TASK TO COMPLETE: Every line of the listing below should be written out exactly.

RECORDS SHOWN:
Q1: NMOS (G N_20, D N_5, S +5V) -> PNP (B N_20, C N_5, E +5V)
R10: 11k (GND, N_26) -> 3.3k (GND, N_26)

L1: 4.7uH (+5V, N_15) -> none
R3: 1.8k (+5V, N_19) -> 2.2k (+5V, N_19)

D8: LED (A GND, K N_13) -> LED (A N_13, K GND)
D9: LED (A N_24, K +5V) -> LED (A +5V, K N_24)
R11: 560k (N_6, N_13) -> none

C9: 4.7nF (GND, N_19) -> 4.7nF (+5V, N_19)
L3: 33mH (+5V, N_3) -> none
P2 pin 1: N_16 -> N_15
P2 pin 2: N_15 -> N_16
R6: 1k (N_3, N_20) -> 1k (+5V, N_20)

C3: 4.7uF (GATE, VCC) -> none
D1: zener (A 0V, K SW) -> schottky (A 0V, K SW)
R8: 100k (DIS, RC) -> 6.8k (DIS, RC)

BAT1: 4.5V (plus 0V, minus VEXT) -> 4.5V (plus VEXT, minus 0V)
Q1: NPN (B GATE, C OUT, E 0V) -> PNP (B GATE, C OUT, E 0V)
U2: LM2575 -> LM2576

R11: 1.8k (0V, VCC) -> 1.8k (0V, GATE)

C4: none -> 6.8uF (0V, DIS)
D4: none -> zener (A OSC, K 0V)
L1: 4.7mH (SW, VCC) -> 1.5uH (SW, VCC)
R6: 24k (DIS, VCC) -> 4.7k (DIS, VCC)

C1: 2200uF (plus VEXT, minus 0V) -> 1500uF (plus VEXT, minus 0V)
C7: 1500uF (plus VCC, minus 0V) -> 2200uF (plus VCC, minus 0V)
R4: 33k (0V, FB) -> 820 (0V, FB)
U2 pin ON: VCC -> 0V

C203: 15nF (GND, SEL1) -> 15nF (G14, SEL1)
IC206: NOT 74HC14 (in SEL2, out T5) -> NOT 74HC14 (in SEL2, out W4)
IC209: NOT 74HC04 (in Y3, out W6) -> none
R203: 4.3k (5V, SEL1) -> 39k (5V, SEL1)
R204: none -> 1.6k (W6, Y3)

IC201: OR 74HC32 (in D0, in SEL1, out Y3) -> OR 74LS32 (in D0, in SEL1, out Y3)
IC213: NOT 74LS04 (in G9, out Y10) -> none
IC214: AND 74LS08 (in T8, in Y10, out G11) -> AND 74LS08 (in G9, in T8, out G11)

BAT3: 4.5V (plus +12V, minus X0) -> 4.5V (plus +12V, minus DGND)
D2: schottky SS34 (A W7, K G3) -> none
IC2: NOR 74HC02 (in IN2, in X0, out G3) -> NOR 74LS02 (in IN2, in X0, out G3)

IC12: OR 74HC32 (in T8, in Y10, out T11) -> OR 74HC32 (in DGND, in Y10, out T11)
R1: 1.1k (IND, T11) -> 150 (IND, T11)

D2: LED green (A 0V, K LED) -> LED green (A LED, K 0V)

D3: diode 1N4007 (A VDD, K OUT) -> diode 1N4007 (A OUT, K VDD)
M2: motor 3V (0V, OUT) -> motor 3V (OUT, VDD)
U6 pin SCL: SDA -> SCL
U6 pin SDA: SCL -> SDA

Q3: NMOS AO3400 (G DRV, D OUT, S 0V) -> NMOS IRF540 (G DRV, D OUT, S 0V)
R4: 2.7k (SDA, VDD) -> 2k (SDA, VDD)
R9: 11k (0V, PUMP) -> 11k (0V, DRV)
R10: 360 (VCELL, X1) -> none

FINISHED EXERCISE:
Q1: NMOS (G N_20, D N_5, S +5V) -> PNP (B N_20, C N_5, E +5V)
R10: 11k (GND, N_26) -> 3.3k (GND, N_26)

L1: 4.7uH (+5V, N_15) -> none
R3: 1.8k (+5V, N_19) -> 2.2k (+5V, N_19)

D8: LED (A GND, K N_13) -> LED (A N_13, K GND)
D9: LED (A N_24, K +5V) -> LED (A +5V, K N_24)
R11: 560k (N_6, N_13) -> none

C9: 4.7nF (GND, N_19) -> 4.7nF (+5V, N_19)
L3: 33mH (+5V, N_3) -> none
P2 pin 1: N_16 -> N_15
P2 pin 2: N_15 -> N_16
R6: 1k (N_3, N_20) -> 1k (+5V, N_20)

C3: 4.7uF (GATE, VCC) -> none
D1: zener (A 0V, K SW) -> schottky (A 0V, K SW)
R8: 100k (DIS, RC) -> 6.8k (DIS, RC)

BAT1: 4.5V (plus 0V, minus VEXT) -> 4.5V (plus VEXT, minus 0V)
Q1: NPN (B GATE, C OUT, E 0V) -> PNP (B GATE, C OUT, E 0V)
U2: LM2575 -> LM2576

R11: 1.8k (0V, VCC) -> 1.8k (0V, GATE)

C4: none -> 6.8uF (0V, DIS)
D4: none -> zener (A OSC, K 0V)
L1: 4.7mH (SW, VCC) -> 1.5uH (SW, VCC)
R6: 24k (DIS, VCC) -> 4.7k (DIS, VCC)

C1: 2200uF (plus VEXT, minus 0V) -> 1500uF (plus VEXT, minus 0V)
C7: 1500uF (plus VCC, minus 0V) -> 2200uF (plus VCC, minus 0V)
R4: 33k (0V, FB) -> 820 (0V, FB)
U2 pin ON: VCC -> 0V

C203: 15nF (GND, SEL1) -> 15nF (G14, SEL1)
IC206: NOT 74HC14 (in SEL2, out T5) -> NOT 74HC14 (in SEL2, out W4)
IC209: NOT 74HC04 (in Y3, out W6) -> none
R203: 4.3k (5V, SEL1) -> 39k (5V, SEL1)
R204: none -> 1.6k (W6, Y3)

IC201: OR 74HC32 (in D0, in SEL1, out Y3) -> OR 74LS32 (in D0, in SEL1, out Y3)
IC213: NOT 74LS04 (in G9, out Y10) -> none
IC214: AND 74LS08 (in T8, in Y10, out G11) -> AND 74LS08 (in G9, in T8, out G11)

BAT3: 4.5V (plus +12V, minus X0) -> 4.5V (plus +12V, minus DGND)
D2: schottky SS34 (A W7, K G3) -> none
IC2: NOR 74HC02 (in IN2, in X0, out G3) -> NOR 74LS02 (in IN2, in X0, out G3)

IC12: OR 74HC32 (in T8, in Y10, out T11) -> OR 74HC32 (in DGND, in Y10, out T11)
R1: 1.1k (IND, T11) -> 150 (IND, T11)

D2: LED green (A 0V, K LED) -> LED green (A LED, K 0V)

D3: diode 1N4007 (A VDD, K OUT) -> diode 1N4007 (A OUT, K VDD)
M2: motor 3V (0V, OUT) -> motor 3V (OUT, VDD)
U6 pin SCL: SDA -> SCL
U6 pin SDA: SCL -> SDA

Q3: NMOS AO3400 (G DRV, D OUT, S 0V) -> NMOS IRF540 (G DRV, D OUT, S 0V)
R4: 2.7k (SDA, VDD) -> 2k (SDA, VDD)
R9: 11k (0V, PUMP) -> 11k (0V, DRV)
R10: 360 (VCELL, X1) -> none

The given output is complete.